Region labeling records:
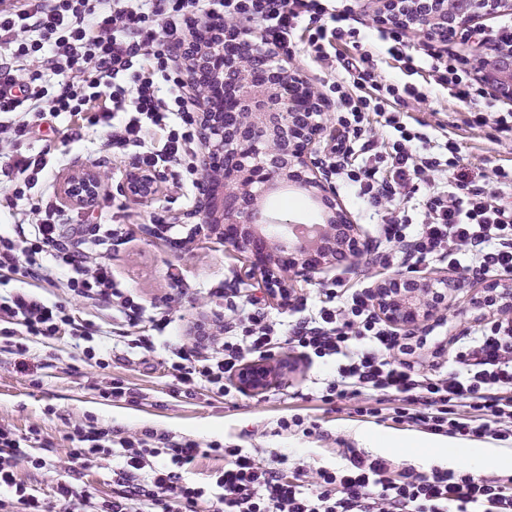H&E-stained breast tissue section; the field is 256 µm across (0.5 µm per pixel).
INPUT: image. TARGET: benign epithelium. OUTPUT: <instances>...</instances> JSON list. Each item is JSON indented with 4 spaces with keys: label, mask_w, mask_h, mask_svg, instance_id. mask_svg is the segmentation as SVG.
Segmentation results:
<instances>
[{
    "label": "benign epithelium",
    "mask_w": 512,
    "mask_h": 512,
    "mask_svg": "<svg viewBox=\"0 0 512 512\" xmlns=\"http://www.w3.org/2000/svg\"><path fill=\"white\" fill-rule=\"evenodd\" d=\"M409 23L434 32L441 23L466 31L476 20L511 10L512 0H395ZM477 76L489 89L512 101V42L506 41L475 52ZM276 82L258 81L246 62L227 58L224 45L210 48V61L196 55L187 70L188 88L205 82L222 89L224 76L235 78L230 105L240 108L227 121L222 112L209 111L203 102L200 113L204 147L200 159L199 189L191 217L196 223L189 234L214 233L226 248L248 258V273L258 278L276 298L288 294L297 280H309L325 272L341 253L348 269L357 272L373 249L358 225L352 223L336 200L330 172L317 155L324 131L317 120L321 104L311 95L308 83L293 70L275 66ZM282 185L304 188L321 206V223L306 225L296 233L294 224H273L258 200ZM102 189L96 171L80 170L65 179L60 195L64 202L89 206ZM120 191L135 201L148 200L159 192L158 177L138 169L129 171ZM411 279L402 273L371 285L378 312L391 326L410 329L429 317L451 309L448 298L459 280L427 275L415 289L402 284ZM443 291L447 301L432 307V296ZM288 370V362L273 365L264 360L246 362L238 373V385L258 394Z\"/></svg>",
    "instance_id": "benign-epithelium-1"
}]
</instances>
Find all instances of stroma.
I'll return each instance as SVG.
<instances>
[{"instance_id":"35a3bbf8","label":"stroma","mask_w":512,"mask_h":512,"mask_svg":"<svg viewBox=\"0 0 512 512\" xmlns=\"http://www.w3.org/2000/svg\"><path fill=\"white\" fill-rule=\"evenodd\" d=\"M284 64L297 69L317 91L330 78L343 75L337 61L315 59L303 41L299 42L297 53L285 59ZM425 93V100L410 102L408 111L426 122V133L432 143H441L448 135L456 138L460 165L467 169H489L498 163L512 165V139L498 138L489 127L457 126L464 105L434 84L428 85ZM132 163V156L112 155L103 132L85 129L80 141L61 155L50 176L51 189L56 192L62 181L77 170L91 168L100 173L103 190L95 206L82 209L70 205L66 211L76 224L112 226V242L99 247L98 258L111 264L116 282L133 289L148 303L150 318L134 327L108 311L96 313L95 323L107 331V345L114 354L106 371L80 360L75 341L68 335L45 344H32L33 355L23 363L14 355L0 353V421L22 431L32 426L40 428L46 445L45 468L36 471L20 464L18 472L22 479L32 482L49 502L55 501L57 488L62 484L77 490L92 489L102 500L111 497V460H98L78 473L66 463L65 451L70 446L65 438L68 425L86 414L128 433L152 427L202 444H236L258 449L265 455L285 454L328 467L340 464L338 450L342 444L385 457L388 449H376L373 437H416V430L390 421H355L350 416L352 403L322 402L317 382L333 373V363L310 360L288 348L280 349L279 354L288 359L290 372L263 393L238 392L223 402L202 394L172 398L175 384L167 371L169 347L175 343L194 346L193 328L199 321L217 314L232 321L235 305L250 296L262 299L273 320L286 322L292 318V306L313 300L321 289L332 287L335 280L366 287L375 281L377 270L363 267L353 274L347 271L345 262H336L327 273L298 282L292 306H284L280 300L267 297L262 284L246 276V259L240 253L225 248L213 237L188 238L186 215L193 209L194 200L189 186H176L175 169L160 171L161 191L154 199L137 202L118 193L116 185ZM158 215L167 224V232L160 238L151 236L147 230ZM476 285V279H466L448 316L422 324V331L428 334V346L448 342L485 323V316L479 315L469 303ZM161 319L168 322L162 330L156 326ZM130 336L152 339L153 352L145 354L141 349L128 348L126 339ZM107 374L142 389L149 396L148 405L134 407L100 398L95 384ZM294 407L308 409L316 424L311 435L299 431L276 433L278 418Z\"/></svg>"}]
</instances>
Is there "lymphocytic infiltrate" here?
Wrapping results in <instances>:
<instances>
[{
	"label": "lymphocytic infiltrate",
	"mask_w": 512,
	"mask_h": 512,
	"mask_svg": "<svg viewBox=\"0 0 512 512\" xmlns=\"http://www.w3.org/2000/svg\"><path fill=\"white\" fill-rule=\"evenodd\" d=\"M347 6L325 0H0V143L11 152L0 175L8 179V208H21L13 231H0V279L19 275L50 280L51 268L66 271L70 298L116 312L129 322L146 308L134 292L119 287L109 264L91 259L90 246L111 242L108 224L75 228L79 247L64 243L67 213L39 194L57 152L18 153L20 143L47 118L68 115L72 125L107 131L113 154L134 152L149 171L181 168L198 180L202 130L196 96L187 94L176 49L189 46L199 27L212 35L228 27L258 31L265 50L291 56L298 28L324 59L345 45L344 77L325 87L337 104L331 167L374 211L383 215L378 234L389 243L376 260L388 269L401 260L417 280L433 262L491 277H512V203L486 193L471 172H455V139L436 153L419 123L402 107L422 99L421 86L396 85L380 74V58L363 45ZM380 38L403 71L426 68L435 83L467 107V124L493 125L512 137V113L484 108L487 92L460 58L429 49L425 60L403 53L407 24L391 14L378 20ZM54 77L46 79L41 67ZM391 134L366 138L370 117ZM454 172L438 186L437 173ZM424 212L413 223L406 202ZM91 320L66 303L30 289L0 295V340L9 353L29 355V339L68 333L84 341L86 363L108 370L112 358L100 348ZM210 356L176 347L169 372L173 396L204 392L219 401L231 396L227 377L247 357H272L291 346L307 358L331 359L336 374L322 388L323 402L354 401L359 421H392L420 432L470 441H512V316L467 332L453 343L451 361L442 350L423 361V340L400 332L378 314L370 289L337 283L322 291L315 313L278 334L257 300L242 304L233 325L215 338ZM67 461L88 467L118 457L112 496L97 500L88 490L62 484L55 504L46 503L18 474L20 463L43 467L39 428L18 431L0 423V512H512V475L486 476L433 468L420 471L392 459L345 446L341 467L289 464L236 445L201 448L194 440L146 428L132 435L102 425L93 415L72 424ZM223 459L210 484L187 475L200 456Z\"/></svg>",
	"instance_id": "lymphocytic-infiltrate-1"
}]
</instances>
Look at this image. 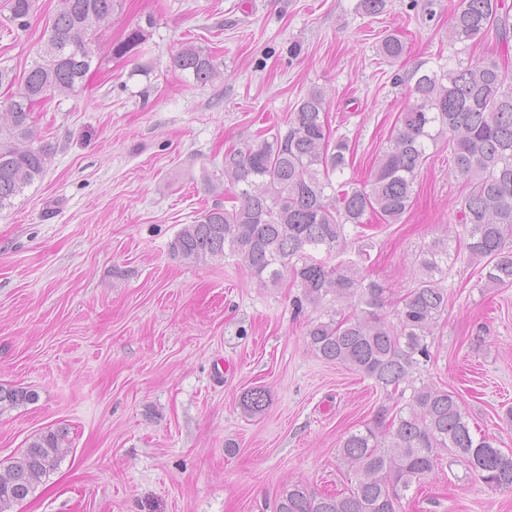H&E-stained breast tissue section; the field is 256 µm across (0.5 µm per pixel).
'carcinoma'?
I'll use <instances>...</instances> for the list:
<instances>
[{
	"instance_id": "cac0c4a2",
	"label": "carcinoma",
	"mask_w": 512,
	"mask_h": 512,
	"mask_svg": "<svg viewBox=\"0 0 512 512\" xmlns=\"http://www.w3.org/2000/svg\"><path fill=\"white\" fill-rule=\"evenodd\" d=\"M9 18L23 27L34 0H0ZM59 10L38 60L21 82L0 69V87L19 85L0 105V210L47 169L46 149L24 145L33 135V114L51 94L71 95L84 85L92 67L98 24L112 18L118 0H59ZM496 29L512 36V11L505 0H458L448 25V41L465 46ZM87 43L75 55L71 43ZM141 27L112 43L110 53H139ZM406 51L396 36L382 40L379 52L397 60ZM174 67L205 84L216 65L211 53L186 44ZM414 102L399 113L391 143L362 184L338 181L349 165L344 137L331 138L325 121L326 98L310 89L289 113L286 130L248 141L224 154V179L237 203L216 204L171 242L178 257L207 262L230 253L265 287L281 284L286 272L299 282L311 304L331 295L350 305L328 319L311 323L308 346L320 358L341 364L391 387L401 406L382 405L373 418L350 432L339 449L350 487L336 494H313L299 482L283 488L276 512H398L412 487L439 465L442 454L461 458L494 490H512V452L490 436H475L454 392L432 383H409L420 359L430 358L427 338L444 312L448 291L434 272L448 262V246L436 242L421 261L415 285L391 300L390 289L367 280L356 261L334 265L313 256L348 248L345 225L365 224L375 215L395 224L412 206L414 185L430 149L443 143L452 155V174L468 192L460 209L469 259L482 263L485 288L512 286V85L500 62L488 57L460 61L440 74L417 66ZM395 304L393 316L384 309ZM409 387H403V384ZM269 392L253 387L240 398L244 411L257 415L269 404ZM38 399L26 387L0 385V411ZM68 445L64 427L34 436L21 454L0 466V512H11L58 466Z\"/></svg>"
}]
</instances>
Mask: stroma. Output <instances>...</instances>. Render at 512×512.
I'll use <instances>...</instances> for the list:
<instances>
[{
    "instance_id": "obj_1",
    "label": "stroma",
    "mask_w": 512,
    "mask_h": 512,
    "mask_svg": "<svg viewBox=\"0 0 512 512\" xmlns=\"http://www.w3.org/2000/svg\"><path fill=\"white\" fill-rule=\"evenodd\" d=\"M456 0H120L102 26L83 88L35 114L43 176L0 211V384L38 399L0 412V462L59 426L69 448L13 512H274L282 488L347 482L337 452L387 402L374 380L320 358L310 324L341 304L301 303L293 278L264 288L233 256L174 257L183 225L223 202L224 152L285 126L310 88L323 90L333 136L345 137L363 181L410 102L419 63L456 58ZM57 0H35L26 29L0 14V68L15 77L38 57ZM142 26L147 52L115 58L111 42ZM398 61L379 55L388 34ZM209 49L216 73L196 83L173 57ZM447 146L431 149L410 210L396 224L347 225V259L395 293L411 286L432 242L459 243L465 182ZM480 267L448 263V305L414 383L455 392L475 434L512 449V287L486 288ZM266 387L252 416L240 397ZM402 512H512L445 459Z\"/></svg>"
}]
</instances>
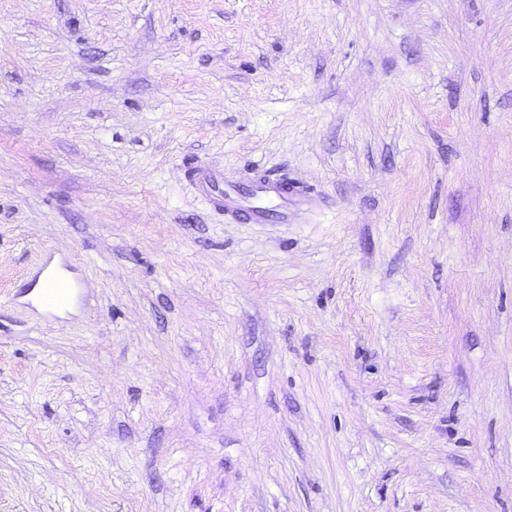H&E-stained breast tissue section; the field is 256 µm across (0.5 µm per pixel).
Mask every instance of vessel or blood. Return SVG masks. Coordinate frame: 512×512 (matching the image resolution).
<instances>
[{
  "label": "vessel or blood",
  "instance_id": "vessel-or-blood-1",
  "mask_svg": "<svg viewBox=\"0 0 512 512\" xmlns=\"http://www.w3.org/2000/svg\"><path fill=\"white\" fill-rule=\"evenodd\" d=\"M188 177L210 207L231 221L246 219L257 224H286L291 221L295 206L315 202L312 195L297 189L287 179L264 171L255 173L252 178L254 198L248 205L243 204L235 181L206 164L191 166ZM41 276L43 286L39 290V298L45 305L56 307L71 303L82 295L81 284L60 276L55 265L45 264Z\"/></svg>",
  "mask_w": 512,
  "mask_h": 512
}]
</instances>
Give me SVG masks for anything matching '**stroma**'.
I'll use <instances>...</instances> for the list:
<instances>
[{"label": "stroma", "mask_w": 512, "mask_h": 512, "mask_svg": "<svg viewBox=\"0 0 512 512\" xmlns=\"http://www.w3.org/2000/svg\"><path fill=\"white\" fill-rule=\"evenodd\" d=\"M0 512H512V0H0ZM188 177L199 195L224 219H246L255 224H288L293 207L313 205L315 198L297 189L288 179L272 177L267 172H254L252 187L254 198L245 206L236 189V182L203 163H196L188 170ZM50 258L41 269L43 288H39L40 302L46 306L57 307L61 304L71 303L82 296V285L71 277H62L58 274L59 266L52 265Z\"/></svg>", "instance_id": "stroma-1"}]
</instances>
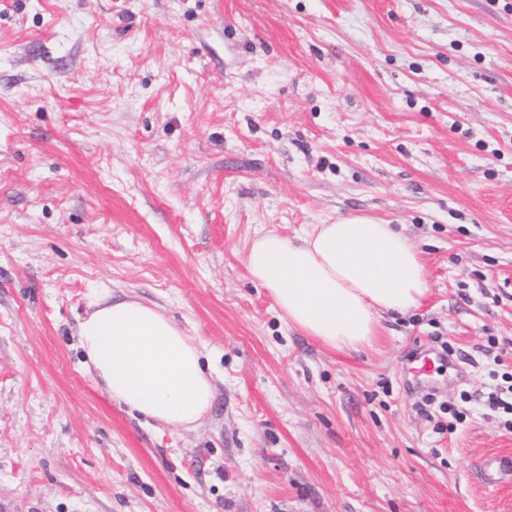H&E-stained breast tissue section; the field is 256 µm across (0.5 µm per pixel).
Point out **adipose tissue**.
I'll list each match as a JSON object with an SVG mask.
<instances>
[{"instance_id": "1", "label": "adipose tissue", "mask_w": 512, "mask_h": 512, "mask_svg": "<svg viewBox=\"0 0 512 512\" xmlns=\"http://www.w3.org/2000/svg\"><path fill=\"white\" fill-rule=\"evenodd\" d=\"M245 264L289 324L339 350L370 345L381 313L406 312L429 291L408 238L367 216L320 224L293 240L265 232ZM77 334L110 399L176 428L208 413L213 390L203 346L157 308L103 300Z\"/></svg>"}]
</instances>
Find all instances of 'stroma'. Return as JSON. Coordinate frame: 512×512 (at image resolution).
Masks as SVG:
<instances>
[{
	"label": "stroma",
	"instance_id": "stroma-1",
	"mask_svg": "<svg viewBox=\"0 0 512 512\" xmlns=\"http://www.w3.org/2000/svg\"><path fill=\"white\" fill-rule=\"evenodd\" d=\"M367 215L429 292L370 347L288 324L257 236ZM104 296L204 346L212 407L110 400L78 343ZM512 369V0H0V512H512L400 366L454 349L437 401Z\"/></svg>",
	"mask_w": 512,
	"mask_h": 512
}]
</instances>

AIM OF THE TASK
Track down the lines that include the word "with" and copy them.

TASK ANSWER
INPUT: image. TARGET: benign epithelium. OUTPUT: <instances>...</instances> JSON list. Each item is JSON indented with 4 spaces with keys: label, mask_w, mask_h, mask_svg, instance_id. mask_svg is the segmentation as SVG.
I'll list each match as a JSON object with an SVG mask.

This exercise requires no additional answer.